* [What the task requires] Could you write out the records below again, replacing every "Kolkata" with "Calcutta" and changing nothing else? Leave the pictures out of your answer.

* [Listed records]
════════════════

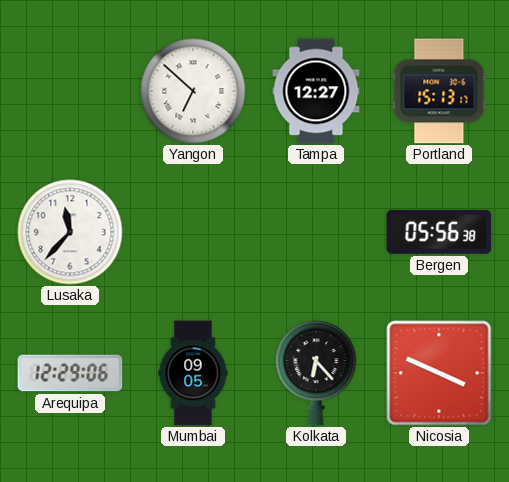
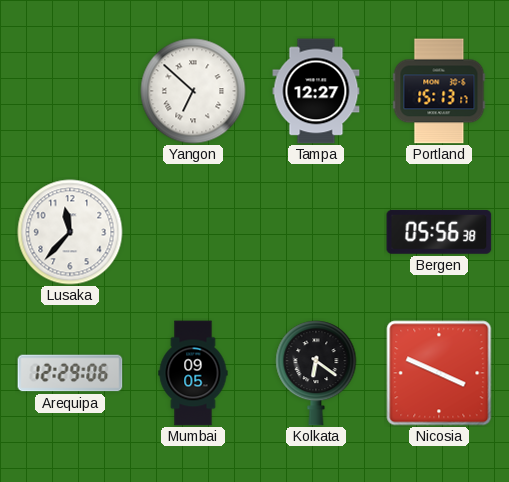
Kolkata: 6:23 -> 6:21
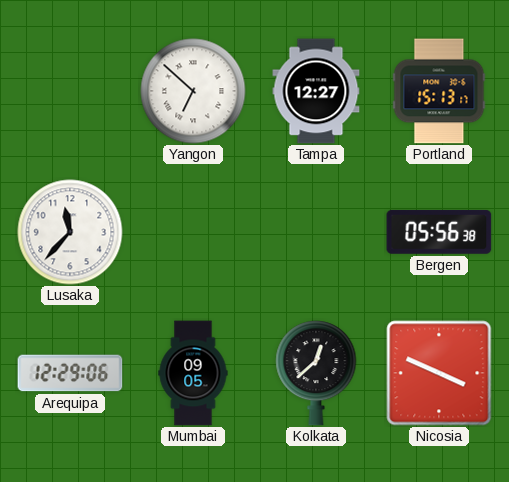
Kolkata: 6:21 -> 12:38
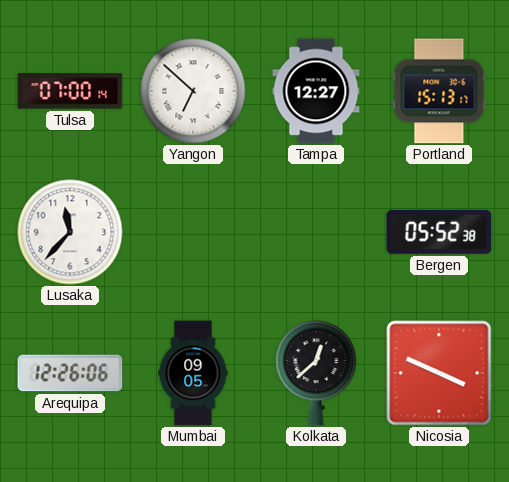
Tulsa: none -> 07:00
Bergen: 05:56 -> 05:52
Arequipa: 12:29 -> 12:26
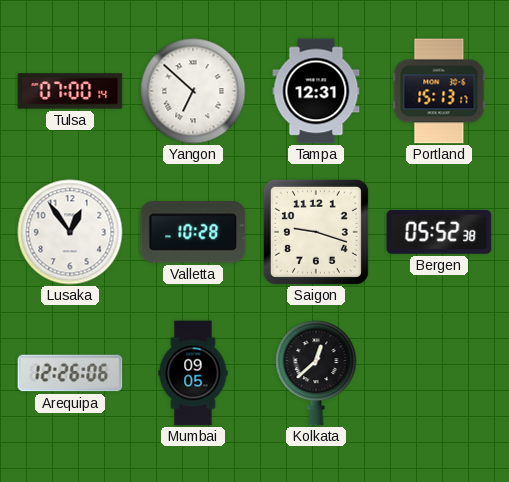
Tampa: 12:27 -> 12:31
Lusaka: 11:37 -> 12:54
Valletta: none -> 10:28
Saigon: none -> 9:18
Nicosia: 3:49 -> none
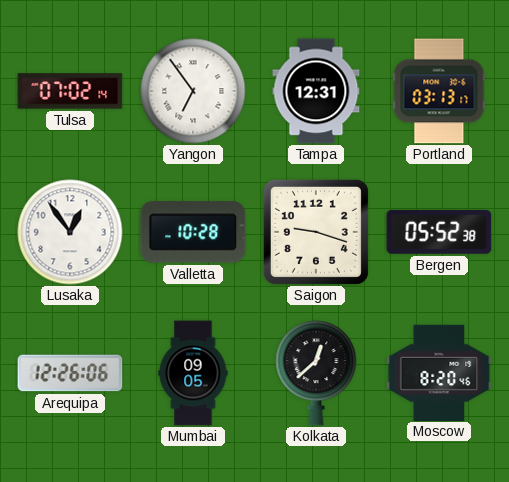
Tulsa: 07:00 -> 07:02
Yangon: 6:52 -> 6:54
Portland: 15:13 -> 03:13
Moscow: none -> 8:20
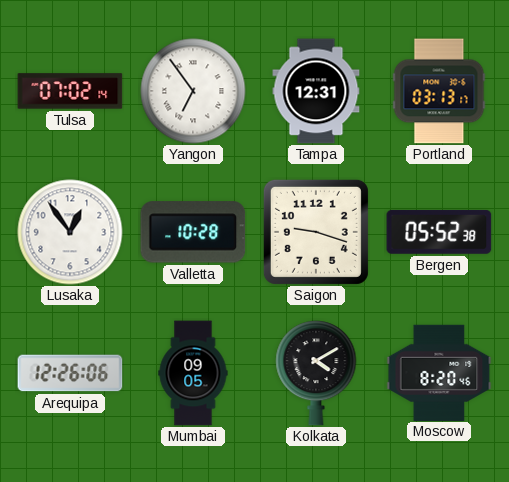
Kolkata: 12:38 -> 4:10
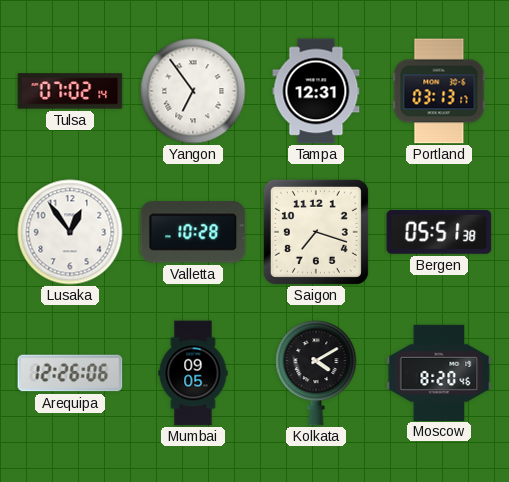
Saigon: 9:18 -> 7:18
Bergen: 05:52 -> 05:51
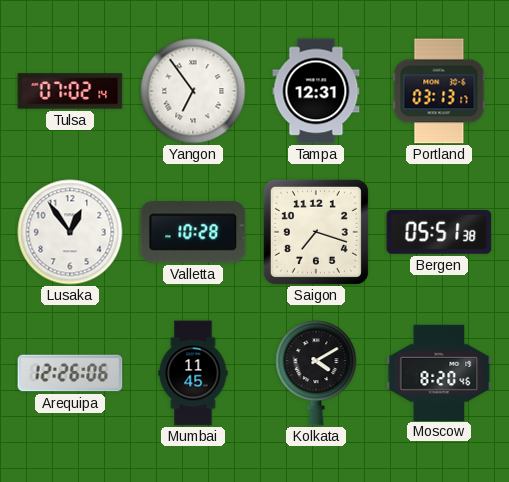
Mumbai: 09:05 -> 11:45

════════════════

* [Solution for this problem]
Calcutta: 6:23 -> 6:21
Calcutta: 6:21 -> 12:38
Tulsa: none -> 07:00
Bergen: 05:56 -> 05:52
Arequipa: 12:29 -> 12:26
Tampa: 12:27 -> 12:31
Lusaka: 11:37 -> 12:54
Valletta: none -> 10:28
Saigon: none -> 9:18
Nicosia: 3:49 -> none
Tulsa: 07:00 -> 07:02
Yangon: 6:52 -> 6:54
Portland: 15:13 -> 03:13
Moscow: none -> 8:20
Calcutta: 12:38 -> 4:10
Saigon: 9:18 -> 7:18
Bergen: 05:52 -> 05:51
Mumbai: 09:05 -> 11:45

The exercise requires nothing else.